== Materials provided ==
------------------------
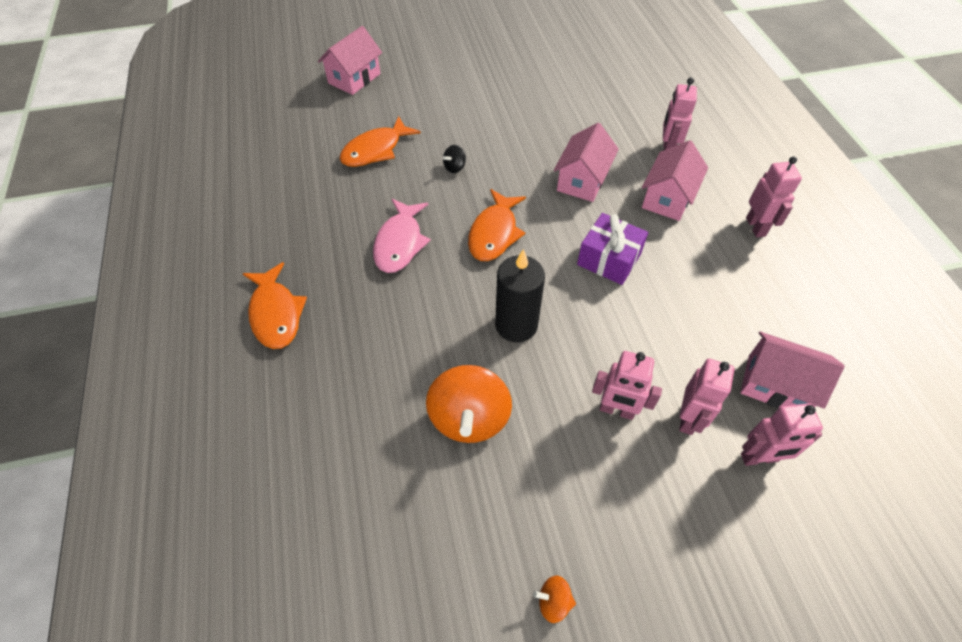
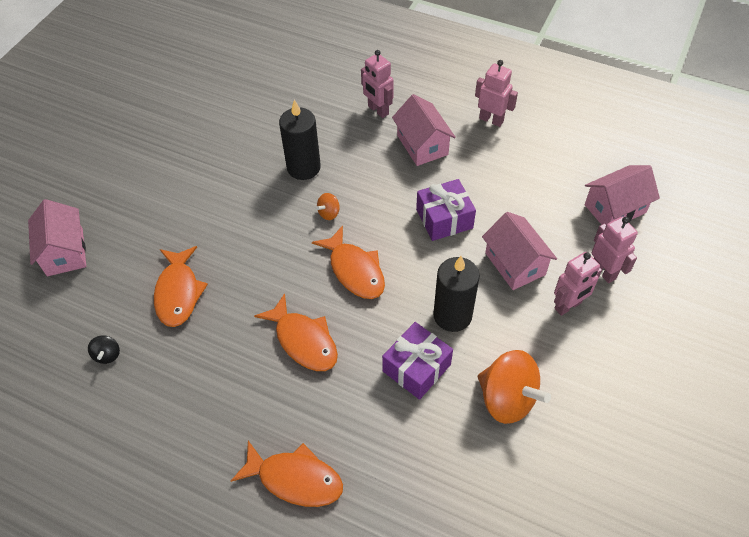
camera: 50 degrees left, 0 degrees up
(400, 243) = (303, 340): pink fish -> orange fish
(441, 331) = (416, 368): none -> purple gift
(454, 167) = (259, 250): black spinning top -> black spinning top (107, 355)
(553, 602) = (673, 438): orange spinning top -> orange spinning top (329, 213)
(557, 144) = (303, 167): none -> black candle
(582, 180) = (357, 180): pink house -> pink house (515, 264)
(759, 458) = (656, 257): pink robot -> none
------------------------
== What you are asked to do ==
Reproduce the whole listing verbatim and keep all pictures out of it.

== Response area ==
camera: 50 degrees left, 0 degrees up
(400, 243) = (303, 340): pink fish -> orange fish
(441, 331) = (416, 368): none -> purple gift
(454, 167) = (259, 250): black spinning top -> black spinning top (107, 355)
(553, 602) = (673, 438): orange spinning top -> orange spinning top (329, 213)
(557, 144) = (303, 167): none -> black candle
(582, 180) = (357, 180): pink house -> pink house (515, 264)
(759, 458) = (656, 257): pink robot -> none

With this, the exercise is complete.